## WORK TO COMPLETE
Go to the line containing "cyan brick E7" in the records below. Repeat it and the lines after it exactly, all the way to the end.

___ DATA RECORDS ___

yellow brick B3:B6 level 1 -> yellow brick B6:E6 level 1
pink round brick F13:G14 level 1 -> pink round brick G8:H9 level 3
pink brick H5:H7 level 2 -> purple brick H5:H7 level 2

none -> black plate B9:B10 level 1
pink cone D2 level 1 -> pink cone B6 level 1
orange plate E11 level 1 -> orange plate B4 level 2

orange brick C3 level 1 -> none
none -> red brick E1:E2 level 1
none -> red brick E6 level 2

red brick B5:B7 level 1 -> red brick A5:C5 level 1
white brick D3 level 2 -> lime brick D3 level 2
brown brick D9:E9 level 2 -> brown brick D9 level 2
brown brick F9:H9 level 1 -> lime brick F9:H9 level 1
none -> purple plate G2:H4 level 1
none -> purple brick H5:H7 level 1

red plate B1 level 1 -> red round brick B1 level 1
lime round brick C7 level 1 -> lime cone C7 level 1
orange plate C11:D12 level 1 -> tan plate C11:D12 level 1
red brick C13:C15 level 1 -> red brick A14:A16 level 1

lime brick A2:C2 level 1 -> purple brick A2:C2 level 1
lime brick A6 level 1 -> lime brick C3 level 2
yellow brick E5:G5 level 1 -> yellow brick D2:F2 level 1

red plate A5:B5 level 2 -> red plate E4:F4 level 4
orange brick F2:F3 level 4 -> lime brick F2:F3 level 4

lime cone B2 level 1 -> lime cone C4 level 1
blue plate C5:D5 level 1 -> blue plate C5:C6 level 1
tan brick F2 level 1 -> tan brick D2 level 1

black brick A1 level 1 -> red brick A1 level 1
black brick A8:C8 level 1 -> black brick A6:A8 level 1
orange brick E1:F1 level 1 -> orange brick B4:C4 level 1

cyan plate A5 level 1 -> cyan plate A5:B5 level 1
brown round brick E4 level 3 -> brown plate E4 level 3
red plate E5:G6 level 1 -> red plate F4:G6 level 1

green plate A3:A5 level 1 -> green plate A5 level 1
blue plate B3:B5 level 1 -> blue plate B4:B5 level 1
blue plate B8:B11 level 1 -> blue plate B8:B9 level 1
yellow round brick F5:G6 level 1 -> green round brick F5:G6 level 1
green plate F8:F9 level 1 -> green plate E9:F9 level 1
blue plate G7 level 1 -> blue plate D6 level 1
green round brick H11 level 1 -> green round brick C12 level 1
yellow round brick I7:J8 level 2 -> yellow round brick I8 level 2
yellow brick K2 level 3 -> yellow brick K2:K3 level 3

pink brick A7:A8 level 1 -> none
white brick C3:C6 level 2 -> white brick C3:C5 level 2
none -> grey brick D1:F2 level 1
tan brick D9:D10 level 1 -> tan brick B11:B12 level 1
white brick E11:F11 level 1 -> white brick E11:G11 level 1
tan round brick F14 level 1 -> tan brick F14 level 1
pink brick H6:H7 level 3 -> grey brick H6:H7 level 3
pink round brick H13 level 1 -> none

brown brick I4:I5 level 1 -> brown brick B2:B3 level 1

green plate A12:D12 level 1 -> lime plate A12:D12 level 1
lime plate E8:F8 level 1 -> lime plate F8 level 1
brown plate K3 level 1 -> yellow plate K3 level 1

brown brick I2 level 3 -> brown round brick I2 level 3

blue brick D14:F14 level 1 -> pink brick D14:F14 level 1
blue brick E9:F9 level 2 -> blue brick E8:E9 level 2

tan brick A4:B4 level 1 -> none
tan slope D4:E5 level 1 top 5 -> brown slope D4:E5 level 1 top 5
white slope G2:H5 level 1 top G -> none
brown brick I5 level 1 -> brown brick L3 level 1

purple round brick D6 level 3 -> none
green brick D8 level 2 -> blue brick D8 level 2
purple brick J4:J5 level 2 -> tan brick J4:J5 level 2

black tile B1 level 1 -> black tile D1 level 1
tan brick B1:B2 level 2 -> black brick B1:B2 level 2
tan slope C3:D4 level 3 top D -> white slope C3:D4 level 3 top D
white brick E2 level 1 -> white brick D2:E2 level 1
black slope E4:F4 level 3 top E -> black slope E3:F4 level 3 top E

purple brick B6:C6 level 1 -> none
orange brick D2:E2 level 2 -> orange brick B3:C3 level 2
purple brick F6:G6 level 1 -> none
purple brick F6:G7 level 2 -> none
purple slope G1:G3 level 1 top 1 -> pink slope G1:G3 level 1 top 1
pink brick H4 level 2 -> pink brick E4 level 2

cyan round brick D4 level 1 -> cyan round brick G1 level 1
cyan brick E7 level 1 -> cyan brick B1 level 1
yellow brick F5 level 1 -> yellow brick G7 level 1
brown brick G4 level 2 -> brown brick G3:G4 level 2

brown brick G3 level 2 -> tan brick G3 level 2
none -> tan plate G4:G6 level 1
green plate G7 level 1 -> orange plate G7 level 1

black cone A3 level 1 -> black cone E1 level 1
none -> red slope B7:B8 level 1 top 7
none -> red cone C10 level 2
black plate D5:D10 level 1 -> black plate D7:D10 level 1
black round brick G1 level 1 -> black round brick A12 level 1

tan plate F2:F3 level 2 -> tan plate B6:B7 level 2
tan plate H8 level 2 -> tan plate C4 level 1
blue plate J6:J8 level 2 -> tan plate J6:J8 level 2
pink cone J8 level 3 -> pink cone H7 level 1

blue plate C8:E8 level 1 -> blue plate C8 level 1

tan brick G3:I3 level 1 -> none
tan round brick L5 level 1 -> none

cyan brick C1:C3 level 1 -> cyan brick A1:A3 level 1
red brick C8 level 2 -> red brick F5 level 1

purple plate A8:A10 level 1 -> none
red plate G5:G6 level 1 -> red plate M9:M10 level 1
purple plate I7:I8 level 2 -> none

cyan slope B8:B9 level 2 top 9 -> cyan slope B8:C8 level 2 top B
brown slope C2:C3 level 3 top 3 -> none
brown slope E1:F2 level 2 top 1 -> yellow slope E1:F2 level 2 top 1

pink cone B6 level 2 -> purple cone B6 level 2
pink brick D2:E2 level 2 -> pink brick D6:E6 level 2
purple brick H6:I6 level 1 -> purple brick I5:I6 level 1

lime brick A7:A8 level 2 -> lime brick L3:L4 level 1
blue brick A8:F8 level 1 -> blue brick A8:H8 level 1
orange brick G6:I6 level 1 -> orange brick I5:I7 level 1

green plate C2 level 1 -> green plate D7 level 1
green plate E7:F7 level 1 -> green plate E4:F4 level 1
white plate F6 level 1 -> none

___

## RESULT FOR THIS TASK
cyan brick E7 level 1 -> cyan brick B1 level 1
yellow brick F5 level 1 -> yellow brick G7 level 1
brown brick G4 level 2 -> brown brick G3:G4 level 2

brown brick G3 level 2 -> tan brick G3 level 2
none -> tan plate G4:G6 level 1
green plate G7 level 1 -> orange plate G7 level 1

black cone A3 level 1 -> black cone E1 level 1
none -> red slope B7:B8 level 1 top 7
none -> red cone C10 level 2
black plate D5:D10 level 1 -> black plate D7:D10 level 1
black round brick G1 level 1 -> black round brick A12 level 1

tan plate F2:F3 level 2 -> tan plate B6:B7 level 2
tan plate H8 level 2 -> tan plate C4 level 1
blue plate J6:J8 level 2 -> tan plate J6:J8 level 2
pink cone J8 level 3 -> pink cone H7 level 1

blue plate C8:E8 level 1 -> blue plate C8 level 1

tan brick G3:I3 level 1 -> none
tan round brick L5 level 1 -> none

cyan brick C1:C3 level 1 -> cyan brick A1:A3 level 1
red brick C8 level 2 -> red brick F5 level 1

purple plate A8:A10 level 1 -> none
red plate G5:G6 level 1 -> red plate M9:M10 level 1
purple plate I7:I8 level 2 -> none

cyan slope B8:B9 level 2 top 9 -> cyan slope B8:C8 level 2 top B
brown slope C2:C3 level 3 top 3 -> none
brown slope E1:F2 level 2 top 1 -> yellow slope E1:F2 level 2 top 1

pink cone B6 level 2 -> purple cone B6 level 2
pink brick D2:E2 level 2 -> pink brick D6:E6 level 2
purple brick H6:I6 level 1 -> purple brick I5:I6 level 1

lime brick A7:A8 level 2 -> lime brick L3:L4 level 1
blue brick A8:F8 level 1 -> blue brick A8:H8 level 1
orange brick G6:I6 level 1 -> orange brick I5:I7 level 1

green plate C2 level 1 -> green plate D7 level 1
green plate E7:F7 level 1 -> green plate E4:F4 level 1
white plate F6 level 1 -> none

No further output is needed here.